(Records from a data source)
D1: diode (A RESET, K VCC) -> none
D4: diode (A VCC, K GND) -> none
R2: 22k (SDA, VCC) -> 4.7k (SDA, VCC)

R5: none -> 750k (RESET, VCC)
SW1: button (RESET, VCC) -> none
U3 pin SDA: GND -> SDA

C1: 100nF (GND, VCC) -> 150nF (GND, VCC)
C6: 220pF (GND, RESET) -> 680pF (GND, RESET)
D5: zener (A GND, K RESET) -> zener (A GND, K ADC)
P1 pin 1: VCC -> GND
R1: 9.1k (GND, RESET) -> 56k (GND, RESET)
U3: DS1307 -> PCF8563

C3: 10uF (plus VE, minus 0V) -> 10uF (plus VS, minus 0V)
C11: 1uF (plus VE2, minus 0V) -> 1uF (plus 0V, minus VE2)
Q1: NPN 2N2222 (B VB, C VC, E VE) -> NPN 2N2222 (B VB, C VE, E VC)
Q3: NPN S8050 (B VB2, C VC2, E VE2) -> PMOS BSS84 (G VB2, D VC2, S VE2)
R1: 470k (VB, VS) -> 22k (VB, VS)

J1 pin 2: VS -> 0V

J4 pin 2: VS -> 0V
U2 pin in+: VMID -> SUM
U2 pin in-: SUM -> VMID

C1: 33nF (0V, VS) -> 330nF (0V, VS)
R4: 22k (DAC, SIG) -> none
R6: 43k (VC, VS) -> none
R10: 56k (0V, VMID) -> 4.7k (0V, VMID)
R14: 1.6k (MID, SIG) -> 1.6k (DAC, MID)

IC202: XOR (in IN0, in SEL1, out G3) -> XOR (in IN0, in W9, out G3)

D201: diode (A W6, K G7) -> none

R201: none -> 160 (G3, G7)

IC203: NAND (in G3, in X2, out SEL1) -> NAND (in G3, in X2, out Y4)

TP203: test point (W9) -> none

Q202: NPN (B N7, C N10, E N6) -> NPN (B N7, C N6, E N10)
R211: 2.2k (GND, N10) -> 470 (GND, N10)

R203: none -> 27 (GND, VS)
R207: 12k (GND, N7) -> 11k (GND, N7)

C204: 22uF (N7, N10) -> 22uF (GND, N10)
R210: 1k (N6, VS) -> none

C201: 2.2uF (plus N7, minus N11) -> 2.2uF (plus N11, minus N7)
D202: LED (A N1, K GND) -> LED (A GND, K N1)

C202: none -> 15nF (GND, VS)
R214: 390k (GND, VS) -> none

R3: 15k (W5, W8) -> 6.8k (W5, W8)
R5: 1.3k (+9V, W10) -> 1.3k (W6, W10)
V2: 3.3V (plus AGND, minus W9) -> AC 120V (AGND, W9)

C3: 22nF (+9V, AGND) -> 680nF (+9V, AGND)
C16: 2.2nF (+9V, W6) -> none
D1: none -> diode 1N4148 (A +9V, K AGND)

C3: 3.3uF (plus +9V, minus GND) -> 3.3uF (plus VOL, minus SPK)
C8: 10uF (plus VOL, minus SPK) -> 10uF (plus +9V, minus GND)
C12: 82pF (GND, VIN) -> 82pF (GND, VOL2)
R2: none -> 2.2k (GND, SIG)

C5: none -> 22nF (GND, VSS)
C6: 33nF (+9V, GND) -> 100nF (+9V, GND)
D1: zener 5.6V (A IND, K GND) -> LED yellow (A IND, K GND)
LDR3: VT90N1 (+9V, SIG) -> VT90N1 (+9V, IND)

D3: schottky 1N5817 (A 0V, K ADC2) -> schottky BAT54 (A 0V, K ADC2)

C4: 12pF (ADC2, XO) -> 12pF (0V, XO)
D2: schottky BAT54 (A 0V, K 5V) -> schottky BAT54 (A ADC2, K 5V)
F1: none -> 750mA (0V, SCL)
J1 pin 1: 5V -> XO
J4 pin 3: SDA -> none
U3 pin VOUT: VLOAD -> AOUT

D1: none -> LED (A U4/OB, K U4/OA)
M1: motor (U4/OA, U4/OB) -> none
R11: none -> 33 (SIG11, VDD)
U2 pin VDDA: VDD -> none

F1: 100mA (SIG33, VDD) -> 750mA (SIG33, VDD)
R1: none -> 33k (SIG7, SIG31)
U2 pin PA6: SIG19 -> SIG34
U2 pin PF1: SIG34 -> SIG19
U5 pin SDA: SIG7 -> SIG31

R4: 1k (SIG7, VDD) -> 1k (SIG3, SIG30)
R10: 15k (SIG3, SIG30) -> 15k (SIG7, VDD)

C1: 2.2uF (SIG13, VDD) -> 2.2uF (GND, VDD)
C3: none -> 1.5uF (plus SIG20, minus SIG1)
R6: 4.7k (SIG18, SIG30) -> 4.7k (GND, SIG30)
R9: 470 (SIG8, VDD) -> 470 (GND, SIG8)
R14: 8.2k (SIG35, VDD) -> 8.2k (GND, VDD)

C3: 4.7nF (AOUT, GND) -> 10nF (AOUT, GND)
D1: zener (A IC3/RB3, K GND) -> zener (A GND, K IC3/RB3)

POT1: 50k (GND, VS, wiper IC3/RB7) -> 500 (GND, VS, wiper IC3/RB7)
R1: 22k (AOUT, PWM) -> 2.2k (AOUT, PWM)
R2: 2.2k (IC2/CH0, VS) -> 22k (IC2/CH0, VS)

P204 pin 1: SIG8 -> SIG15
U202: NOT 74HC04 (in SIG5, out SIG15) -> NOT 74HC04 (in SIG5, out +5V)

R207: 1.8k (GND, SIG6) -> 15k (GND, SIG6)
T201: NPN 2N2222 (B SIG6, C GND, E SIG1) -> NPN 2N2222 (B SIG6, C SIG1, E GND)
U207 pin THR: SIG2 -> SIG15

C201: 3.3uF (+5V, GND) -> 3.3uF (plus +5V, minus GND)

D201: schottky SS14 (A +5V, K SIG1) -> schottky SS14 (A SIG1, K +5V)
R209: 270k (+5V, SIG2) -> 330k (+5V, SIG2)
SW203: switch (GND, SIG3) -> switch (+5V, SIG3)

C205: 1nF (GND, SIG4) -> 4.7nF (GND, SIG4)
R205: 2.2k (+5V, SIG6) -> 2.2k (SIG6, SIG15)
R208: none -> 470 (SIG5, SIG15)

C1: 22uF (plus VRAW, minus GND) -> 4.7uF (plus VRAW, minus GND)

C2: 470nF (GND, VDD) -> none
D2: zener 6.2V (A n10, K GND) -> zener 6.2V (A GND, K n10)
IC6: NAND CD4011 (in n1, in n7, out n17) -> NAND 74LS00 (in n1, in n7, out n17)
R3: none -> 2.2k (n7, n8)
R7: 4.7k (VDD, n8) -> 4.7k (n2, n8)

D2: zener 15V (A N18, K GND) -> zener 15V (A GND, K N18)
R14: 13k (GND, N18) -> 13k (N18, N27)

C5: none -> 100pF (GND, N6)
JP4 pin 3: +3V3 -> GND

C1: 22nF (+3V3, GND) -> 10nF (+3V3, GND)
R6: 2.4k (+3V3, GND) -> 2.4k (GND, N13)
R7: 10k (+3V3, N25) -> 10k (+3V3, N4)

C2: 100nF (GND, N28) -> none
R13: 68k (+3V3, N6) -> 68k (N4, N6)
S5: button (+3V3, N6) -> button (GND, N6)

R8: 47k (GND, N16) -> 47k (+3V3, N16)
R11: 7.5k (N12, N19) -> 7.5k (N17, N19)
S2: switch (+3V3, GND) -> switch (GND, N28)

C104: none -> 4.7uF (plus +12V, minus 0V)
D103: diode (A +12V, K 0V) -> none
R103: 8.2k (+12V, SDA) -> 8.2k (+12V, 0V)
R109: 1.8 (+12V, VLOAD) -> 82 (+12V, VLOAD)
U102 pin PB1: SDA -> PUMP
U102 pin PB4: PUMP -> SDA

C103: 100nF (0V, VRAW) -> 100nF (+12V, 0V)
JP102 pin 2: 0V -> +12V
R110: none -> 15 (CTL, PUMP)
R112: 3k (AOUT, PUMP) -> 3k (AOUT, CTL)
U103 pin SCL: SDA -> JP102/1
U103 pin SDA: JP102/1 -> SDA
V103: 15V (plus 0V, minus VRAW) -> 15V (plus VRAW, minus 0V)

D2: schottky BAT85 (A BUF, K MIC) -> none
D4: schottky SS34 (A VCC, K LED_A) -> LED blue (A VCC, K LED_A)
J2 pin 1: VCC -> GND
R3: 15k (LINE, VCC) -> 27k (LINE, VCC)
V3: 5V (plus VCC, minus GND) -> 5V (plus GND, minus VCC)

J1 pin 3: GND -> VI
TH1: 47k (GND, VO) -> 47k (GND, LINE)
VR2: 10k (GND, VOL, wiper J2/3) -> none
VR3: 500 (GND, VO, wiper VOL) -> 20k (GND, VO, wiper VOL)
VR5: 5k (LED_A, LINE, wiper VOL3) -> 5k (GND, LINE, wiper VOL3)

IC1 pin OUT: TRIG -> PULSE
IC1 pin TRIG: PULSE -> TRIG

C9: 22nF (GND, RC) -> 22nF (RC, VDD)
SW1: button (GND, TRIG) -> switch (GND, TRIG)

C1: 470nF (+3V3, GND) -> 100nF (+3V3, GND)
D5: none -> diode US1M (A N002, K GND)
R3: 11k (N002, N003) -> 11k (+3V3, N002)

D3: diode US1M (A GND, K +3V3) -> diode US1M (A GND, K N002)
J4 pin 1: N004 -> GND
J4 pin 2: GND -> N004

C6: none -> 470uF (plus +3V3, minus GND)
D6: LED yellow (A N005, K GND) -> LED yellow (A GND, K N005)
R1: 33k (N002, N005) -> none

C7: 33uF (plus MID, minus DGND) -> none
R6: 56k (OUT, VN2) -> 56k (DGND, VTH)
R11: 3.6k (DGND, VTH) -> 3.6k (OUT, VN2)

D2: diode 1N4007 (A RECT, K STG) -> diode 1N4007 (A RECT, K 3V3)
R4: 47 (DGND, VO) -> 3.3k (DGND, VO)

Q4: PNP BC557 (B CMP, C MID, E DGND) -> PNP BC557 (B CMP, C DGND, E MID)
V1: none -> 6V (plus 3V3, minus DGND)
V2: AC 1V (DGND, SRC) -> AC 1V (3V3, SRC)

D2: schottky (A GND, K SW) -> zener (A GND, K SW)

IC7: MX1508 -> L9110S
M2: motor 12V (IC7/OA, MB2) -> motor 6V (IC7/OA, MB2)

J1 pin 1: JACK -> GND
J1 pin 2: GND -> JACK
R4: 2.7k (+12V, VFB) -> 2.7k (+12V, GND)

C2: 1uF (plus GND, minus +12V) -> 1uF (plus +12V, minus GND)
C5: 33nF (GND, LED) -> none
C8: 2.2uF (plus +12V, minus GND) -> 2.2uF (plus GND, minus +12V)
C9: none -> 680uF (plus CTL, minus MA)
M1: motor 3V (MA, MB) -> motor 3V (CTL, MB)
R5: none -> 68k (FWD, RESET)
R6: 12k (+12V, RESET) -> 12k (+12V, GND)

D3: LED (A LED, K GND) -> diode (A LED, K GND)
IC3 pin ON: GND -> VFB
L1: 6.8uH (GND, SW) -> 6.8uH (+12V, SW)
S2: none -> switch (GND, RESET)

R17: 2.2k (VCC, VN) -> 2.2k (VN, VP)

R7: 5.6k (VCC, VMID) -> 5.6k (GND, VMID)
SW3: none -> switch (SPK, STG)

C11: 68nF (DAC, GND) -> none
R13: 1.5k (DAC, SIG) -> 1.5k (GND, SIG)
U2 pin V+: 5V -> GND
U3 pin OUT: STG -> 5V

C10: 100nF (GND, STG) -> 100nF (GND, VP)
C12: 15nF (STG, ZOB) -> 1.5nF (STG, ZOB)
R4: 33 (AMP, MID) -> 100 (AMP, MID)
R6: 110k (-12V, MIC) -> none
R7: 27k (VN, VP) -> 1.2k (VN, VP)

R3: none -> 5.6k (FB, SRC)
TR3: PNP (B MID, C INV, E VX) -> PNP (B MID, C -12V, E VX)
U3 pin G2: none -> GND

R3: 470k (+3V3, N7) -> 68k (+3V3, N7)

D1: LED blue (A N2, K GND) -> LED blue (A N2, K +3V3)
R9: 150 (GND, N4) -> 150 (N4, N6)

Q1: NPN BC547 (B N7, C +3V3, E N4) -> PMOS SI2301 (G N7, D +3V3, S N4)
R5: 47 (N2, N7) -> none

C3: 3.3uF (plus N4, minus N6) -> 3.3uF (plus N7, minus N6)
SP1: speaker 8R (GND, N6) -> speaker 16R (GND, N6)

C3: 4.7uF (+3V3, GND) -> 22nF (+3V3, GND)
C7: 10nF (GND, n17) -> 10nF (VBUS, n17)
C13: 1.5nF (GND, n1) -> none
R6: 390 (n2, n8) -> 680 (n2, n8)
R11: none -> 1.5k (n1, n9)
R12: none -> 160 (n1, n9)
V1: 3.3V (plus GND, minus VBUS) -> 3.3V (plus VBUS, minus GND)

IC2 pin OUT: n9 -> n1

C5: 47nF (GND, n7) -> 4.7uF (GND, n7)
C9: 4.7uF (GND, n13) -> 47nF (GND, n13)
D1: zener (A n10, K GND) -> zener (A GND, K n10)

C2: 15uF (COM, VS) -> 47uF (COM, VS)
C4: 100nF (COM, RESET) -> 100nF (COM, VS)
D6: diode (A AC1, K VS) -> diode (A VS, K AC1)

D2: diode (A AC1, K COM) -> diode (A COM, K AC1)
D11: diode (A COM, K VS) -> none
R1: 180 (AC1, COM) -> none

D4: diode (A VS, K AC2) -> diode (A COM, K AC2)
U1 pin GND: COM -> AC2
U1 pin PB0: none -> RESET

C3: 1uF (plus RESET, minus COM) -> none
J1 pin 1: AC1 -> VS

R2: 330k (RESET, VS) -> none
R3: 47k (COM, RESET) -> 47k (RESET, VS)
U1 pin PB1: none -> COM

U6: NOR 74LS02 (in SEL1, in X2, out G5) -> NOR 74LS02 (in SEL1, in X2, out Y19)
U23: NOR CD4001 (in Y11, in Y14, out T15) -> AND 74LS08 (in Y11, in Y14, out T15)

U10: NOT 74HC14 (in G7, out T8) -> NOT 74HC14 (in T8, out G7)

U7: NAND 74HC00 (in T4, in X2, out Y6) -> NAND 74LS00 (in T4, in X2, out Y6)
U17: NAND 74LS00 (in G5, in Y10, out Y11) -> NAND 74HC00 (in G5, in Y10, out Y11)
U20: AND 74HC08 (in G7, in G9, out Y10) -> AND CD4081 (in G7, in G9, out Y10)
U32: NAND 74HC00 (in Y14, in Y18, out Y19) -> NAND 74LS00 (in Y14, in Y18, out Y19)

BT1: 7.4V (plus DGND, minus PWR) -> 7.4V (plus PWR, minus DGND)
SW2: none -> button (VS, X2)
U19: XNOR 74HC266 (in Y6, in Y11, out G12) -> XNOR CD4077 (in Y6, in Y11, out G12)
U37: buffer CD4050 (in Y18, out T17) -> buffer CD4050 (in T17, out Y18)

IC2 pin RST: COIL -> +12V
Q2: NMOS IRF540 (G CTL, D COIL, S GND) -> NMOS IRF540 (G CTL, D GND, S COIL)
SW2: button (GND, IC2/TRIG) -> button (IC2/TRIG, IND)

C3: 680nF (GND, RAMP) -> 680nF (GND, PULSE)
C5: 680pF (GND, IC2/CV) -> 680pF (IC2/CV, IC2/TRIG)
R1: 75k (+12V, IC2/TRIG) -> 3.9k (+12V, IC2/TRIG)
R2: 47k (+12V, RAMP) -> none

● **Problem description**
Among the records above, repeat exactly the line with "R7: 5.6k (VCC, VMID) -> 5.6k (GND, VMID)", the line with "R12: none -> 160 (n1, n9)", and every line in between, and only those.

● **Response to this task**
R7: 5.6k (VCC, VMID) -> 5.6k (GND, VMID)
SW3: none -> switch (SPK, STG)

C11: 68nF (DAC, GND) -> none
R13: 1.5k (DAC, SIG) -> 1.5k (GND, SIG)
U2 pin V+: 5V -> GND
U3 pin OUT: STG -> 5V

C10: 100nF (GND, STG) -> 100nF (GND, VP)
C12: 15nF (STG, ZOB) -> 1.5nF (STG, ZOB)
R4: 33 (AMP, MID) -> 100 (AMP, MID)
R6: 110k (-12V, MIC) -> none
R7: 27k (VN, VP) -> 1.2k (VN, VP)

R3: none -> 5.6k (FB, SRC)
TR3: PNP (B MID, C INV, E VX) -> PNP (B MID, C -12V, E VX)
U3 pin G2: none -> GND

R3: 470k (+3V3, N7) -> 68k (+3V3, N7)

D1: LED blue (A N2, K GND) -> LED blue (A N2, K +3V3)
R9: 150 (GND, N4) -> 150 (N4, N6)

Q1: NPN BC547 (B N7, C +3V3, E N4) -> PMOS SI2301 (G N7, D +3V3, S N4)
R5: 47 (N2, N7) -> none

C3: 3.3uF (plus N4, minus N6) -> 3.3uF (plus N7, minus N6)
SP1: speaker 8R (GND, N6) -> speaker 16R (GND, N6)

C3: 4.7uF (+3V3, GND) -> 22nF (+3V3, GND)
C7: 10nF (GND, n17) -> 10nF (VBUS, n17)
C13: 1.5nF (GND, n1) -> none
R6: 390 (n2, n8) -> 680 (n2, n8)
R11: none -> 1.5k (n1, n9)
R12: none -> 160 (n1, n9)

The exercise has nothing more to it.